Activity: If a line in the entries below contains "phone", copy it.

Available data:
##########

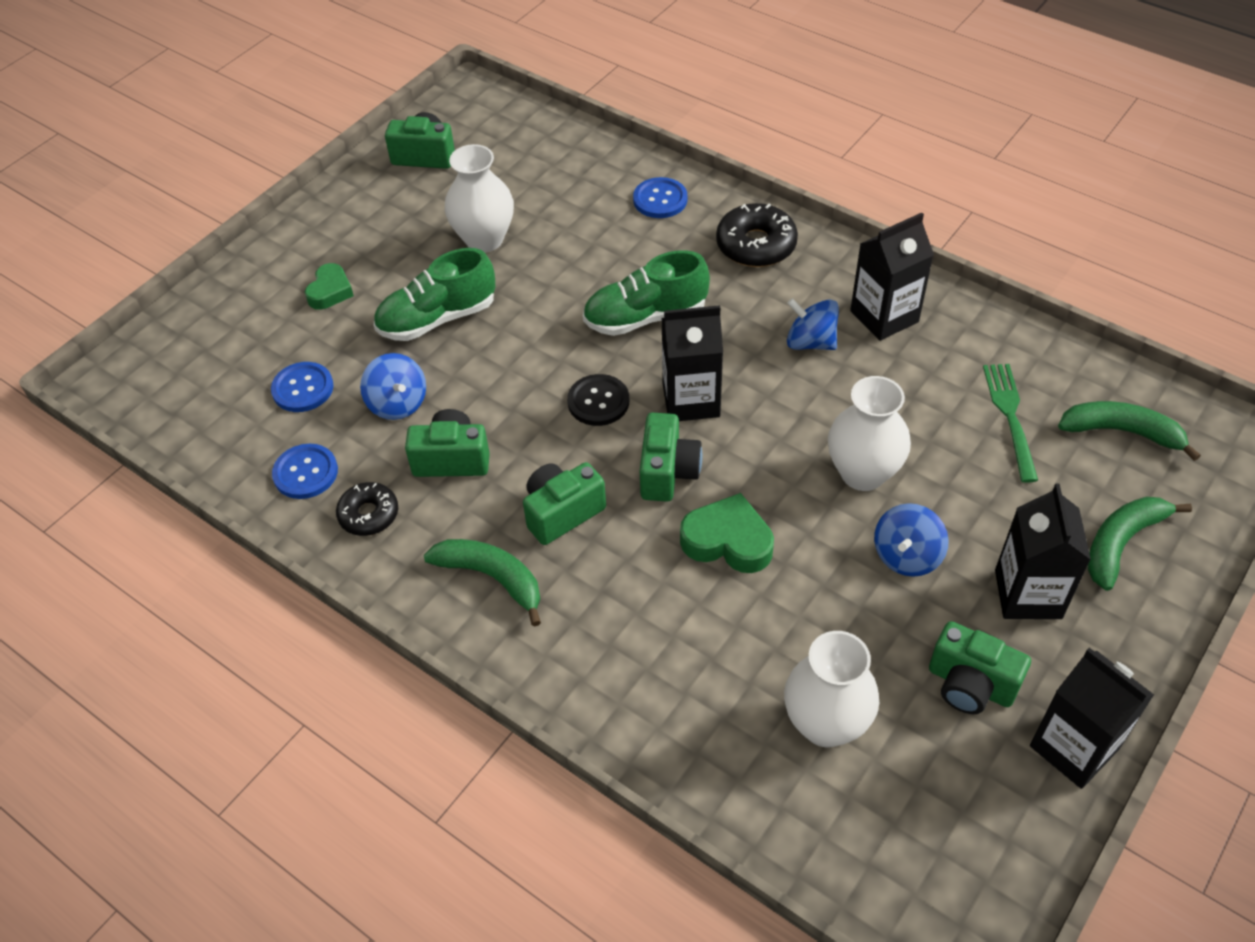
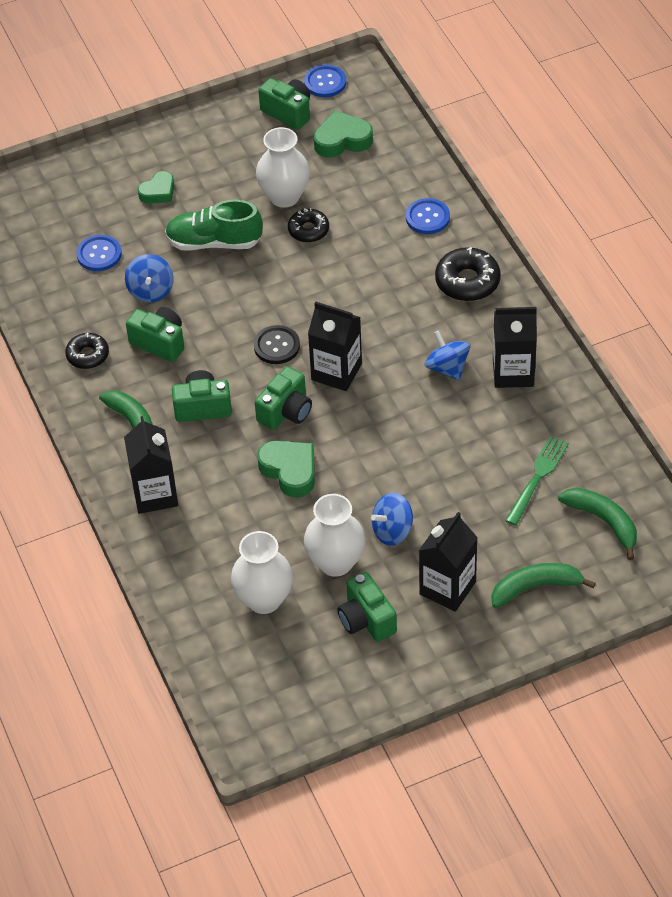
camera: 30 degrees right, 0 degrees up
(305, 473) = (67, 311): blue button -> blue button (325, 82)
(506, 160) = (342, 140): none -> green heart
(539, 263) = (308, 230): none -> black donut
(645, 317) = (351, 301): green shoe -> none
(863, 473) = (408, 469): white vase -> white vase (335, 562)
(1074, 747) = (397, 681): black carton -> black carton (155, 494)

##########

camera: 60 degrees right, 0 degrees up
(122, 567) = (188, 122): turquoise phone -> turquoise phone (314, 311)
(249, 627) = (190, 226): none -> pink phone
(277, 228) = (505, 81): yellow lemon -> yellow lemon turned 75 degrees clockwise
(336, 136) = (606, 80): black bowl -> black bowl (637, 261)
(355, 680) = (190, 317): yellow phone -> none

##########

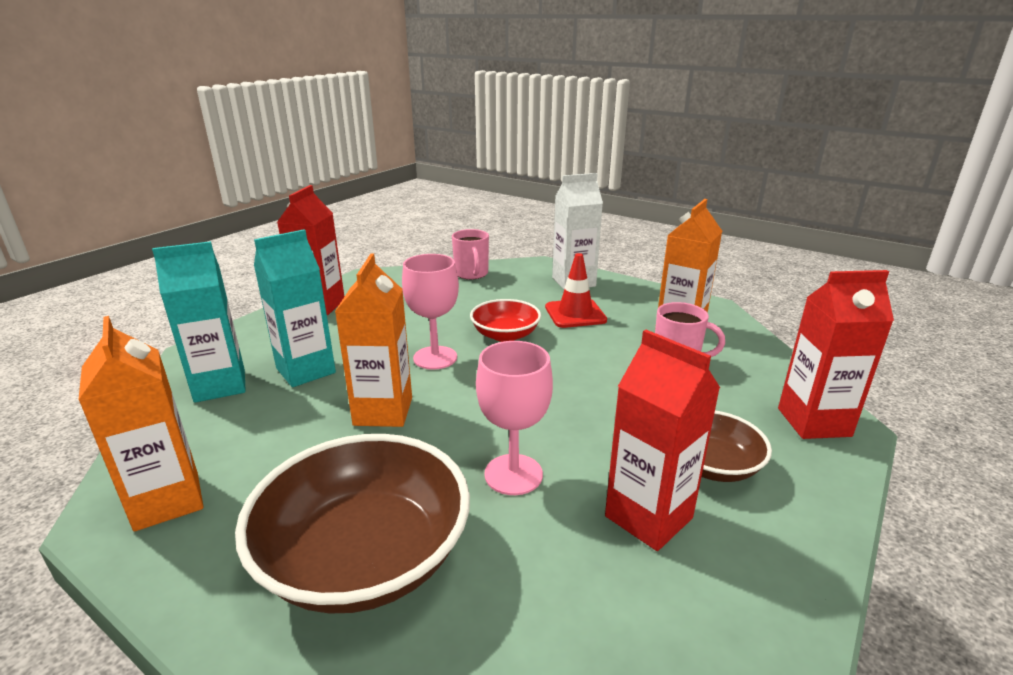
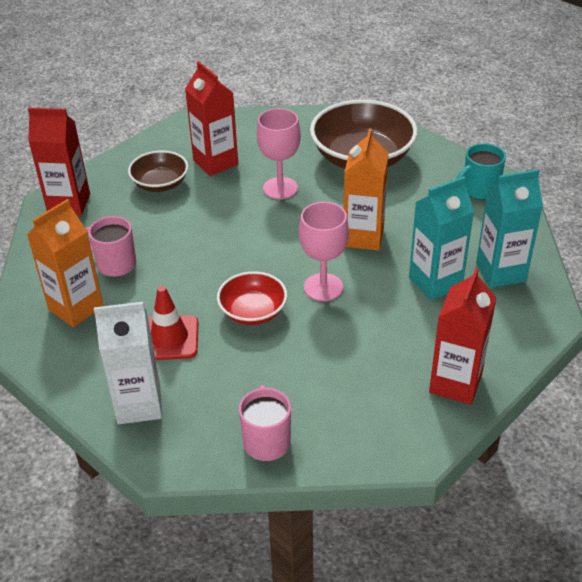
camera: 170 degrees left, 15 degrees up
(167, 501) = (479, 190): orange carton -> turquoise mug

##########

Exercise solution:
(122, 567) = (188, 122): turquoise phone -> turquoise phone (314, 311)
(249, 627) = (190, 226): none -> pink phone
(355, 680) = (190, 317): yellow phone -> none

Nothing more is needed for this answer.